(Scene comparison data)
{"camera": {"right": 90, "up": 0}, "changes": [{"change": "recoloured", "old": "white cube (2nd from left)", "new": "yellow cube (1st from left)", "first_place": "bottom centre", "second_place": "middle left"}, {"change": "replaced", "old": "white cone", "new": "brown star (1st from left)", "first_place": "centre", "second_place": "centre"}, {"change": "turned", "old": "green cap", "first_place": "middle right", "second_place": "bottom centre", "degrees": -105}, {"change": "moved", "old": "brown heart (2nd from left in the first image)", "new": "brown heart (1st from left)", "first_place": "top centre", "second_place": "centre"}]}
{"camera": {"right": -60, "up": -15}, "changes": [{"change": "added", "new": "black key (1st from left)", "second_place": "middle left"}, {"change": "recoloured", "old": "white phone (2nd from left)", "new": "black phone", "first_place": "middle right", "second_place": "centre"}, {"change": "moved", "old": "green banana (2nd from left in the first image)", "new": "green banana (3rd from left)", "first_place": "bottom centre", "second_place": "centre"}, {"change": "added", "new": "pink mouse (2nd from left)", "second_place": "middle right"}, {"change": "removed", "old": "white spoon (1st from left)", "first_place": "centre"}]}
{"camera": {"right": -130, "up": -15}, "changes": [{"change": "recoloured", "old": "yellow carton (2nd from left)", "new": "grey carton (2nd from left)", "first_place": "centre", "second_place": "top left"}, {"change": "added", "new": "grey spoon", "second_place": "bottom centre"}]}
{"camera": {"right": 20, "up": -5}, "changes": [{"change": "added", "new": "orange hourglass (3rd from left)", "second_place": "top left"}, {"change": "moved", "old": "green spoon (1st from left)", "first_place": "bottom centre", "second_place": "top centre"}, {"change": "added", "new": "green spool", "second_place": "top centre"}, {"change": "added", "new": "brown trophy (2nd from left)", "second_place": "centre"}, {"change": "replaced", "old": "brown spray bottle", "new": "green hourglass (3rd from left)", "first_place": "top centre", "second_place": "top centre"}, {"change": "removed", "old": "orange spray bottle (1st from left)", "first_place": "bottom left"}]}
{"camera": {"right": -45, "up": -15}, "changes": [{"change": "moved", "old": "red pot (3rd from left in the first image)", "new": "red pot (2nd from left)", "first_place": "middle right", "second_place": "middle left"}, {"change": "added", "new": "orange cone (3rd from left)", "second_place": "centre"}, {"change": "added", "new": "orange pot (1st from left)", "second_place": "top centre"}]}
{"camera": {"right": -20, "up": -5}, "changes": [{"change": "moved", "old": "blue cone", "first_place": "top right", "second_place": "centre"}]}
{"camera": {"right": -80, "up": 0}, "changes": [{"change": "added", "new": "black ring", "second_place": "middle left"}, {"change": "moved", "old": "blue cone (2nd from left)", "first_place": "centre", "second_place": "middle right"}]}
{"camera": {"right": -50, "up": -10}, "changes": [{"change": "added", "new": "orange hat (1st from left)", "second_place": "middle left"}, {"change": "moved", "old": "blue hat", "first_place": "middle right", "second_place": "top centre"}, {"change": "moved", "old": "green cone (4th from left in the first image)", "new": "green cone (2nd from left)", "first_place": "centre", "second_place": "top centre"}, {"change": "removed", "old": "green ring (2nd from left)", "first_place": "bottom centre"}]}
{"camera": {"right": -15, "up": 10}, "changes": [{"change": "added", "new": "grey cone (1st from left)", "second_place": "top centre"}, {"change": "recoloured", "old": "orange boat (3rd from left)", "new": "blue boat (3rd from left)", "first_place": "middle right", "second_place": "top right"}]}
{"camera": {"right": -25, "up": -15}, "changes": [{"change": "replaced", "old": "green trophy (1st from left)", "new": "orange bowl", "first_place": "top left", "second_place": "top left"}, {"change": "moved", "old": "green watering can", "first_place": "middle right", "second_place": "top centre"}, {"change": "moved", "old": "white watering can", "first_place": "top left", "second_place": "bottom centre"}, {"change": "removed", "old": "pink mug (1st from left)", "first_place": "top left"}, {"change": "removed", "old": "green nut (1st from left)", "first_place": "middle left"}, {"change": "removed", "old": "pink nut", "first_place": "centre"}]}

- [TASK GOAL]:
The records above should be printed in full, exactly as they appear.

- [TASK RESULT]:
{"camera": {"right": 90, "up": 0}, "changes": [{"change": "recoloured", "old": "white cube (2nd from left)", "new": "yellow cube (1st from left)", "first_place": "bottom centre", "second_place": "middle left"}, {"change": "replaced", "old": "white cone", "new": "brown star (1st from left)", "first_place": "centre", "second_place": "centre"}, {"change": "turned", "old": "green cap", "first_place": "middle right", "second_place": "bottom centre", "degrees": -105}, {"change": "moved", "old": "brown heart (2nd from left in the first image)", "new": "brown heart (1st from left)", "first_place": "top centre", "second_place": "centre"}]}
{"camera": {"right": -60, "up": -15}, "changes": [{"change": "added", "new": "black key (1st from left)", "second_place": "middle left"}, {"change": "recoloured", "old": "white phone (2nd from left)", "new": "black phone", "first_place": "middle right", "second_place": "centre"}, {"change": "moved", "old": "green banana (2nd from left in the first image)", "new": "green banana (3rd from left)", "first_place": "bottom centre", "second_place": "centre"}, {"change": "added", "new": "pink mouse (2nd from left)", "second_place": "middle right"}, {"change": "removed", "old": "white spoon (1st from left)", "first_place": "centre"}]}
{"camera": {"right": -130, "up": -15}, "changes": [{"change": "recoloured", "old": "yellow carton (2nd from left)", "new": "grey carton (2nd from left)", "first_place": "centre", "second_place": "top left"}, {"change": "added", "new": "grey spoon", "second_place": "bottom centre"}]}
{"camera": {"right": 20, "up": -5}, "changes": [{"change": "added", "new": "orange hourglass (3rd from left)", "second_place": "top left"}, {"change": "moved", "old": "green spoon (1st from left)", "first_place": "bottom centre", "second_place": "top centre"}, {"change": "added", "new": "green spool", "second_place": "top centre"}, {"change": "added", "new": "brown trophy (2nd from left)", "second_place": "centre"}, {"change": "replaced", "old": "brown spray bottle", "new": "green hourglass (3rd from left)", "first_place": "top centre", "second_place": "top centre"}, {"change": "removed", "old": "orange spray bottle (1st from left)", "first_place": "bottom left"}]}
{"camera": {"right": -45, "up": -15}, "changes": [{"change": "moved", "old": "red pot (3rd from left in the first image)", "new": "red pot (2nd from left)", "first_place": "middle right", "second_place": "middle left"}, {"change": "added", "new": "orange cone (3rd from left)", "second_place": "centre"}, {"change": "added", "new": "orange pot (1st from left)", "second_place": "top centre"}]}
{"camera": {"right": -20, "up": -5}, "changes": [{"change": "moved", "old": "blue cone", "first_place": "top right", "second_place": "centre"}]}
{"camera": {"right": -80, "up": 0}, "changes": [{"change": "added", "new": "black ring", "second_place": "middle left"}, {"change": "moved", "old": "blue cone (2nd from left)", "first_place": "centre", "second_place": "middle right"}]}
{"camera": {"right": -50, "up": -10}, "changes": [{"change": "added", "new": "orange hat (1st from left)", "second_place": "middle left"}, {"change": "moved", "old": "blue hat", "first_place": "middle right", "second_place": "top centre"}, {"change": "moved", "old": "green cone (4th from left in the first image)", "new": "green cone (2nd from left)", "first_place": "centre", "second_place": "top centre"}, {"change": "removed", "old": "green ring (2nd from left)", "first_place": "bottom centre"}]}
{"camera": {"right": -15, "up": 10}, "changes": [{"change": "added", "new": "grey cone (1st from left)", "second_place": "top centre"}, {"change": "recoloured", "old": "orange boat (3rd from left)", "new": "blue boat (3rd from left)", "first_place": "middle right", "second_place": "top right"}]}
{"camera": {"right": -25, "up": -15}, "changes": [{"change": "replaced", "old": "green trophy (1st from left)", "new": "orange bowl", "first_place": "top left", "second_place": "top left"}, {"change": "moved", "old": "green watering can", "first_place": "middle right", "second_place": "top centre"}, {"change": "moved", "old": "white watering can", "first_place": "top left", "second_place": "bottom centre"}, {"change": "removed", "old": "pink mug (1st from left)", "first_place": "top left"}, {"change": "removed", "old": "green nut (1st from left)", "first_place": "middle left"}, {"change": "removed", "old": "pink nut", "first_place": "centre"}]}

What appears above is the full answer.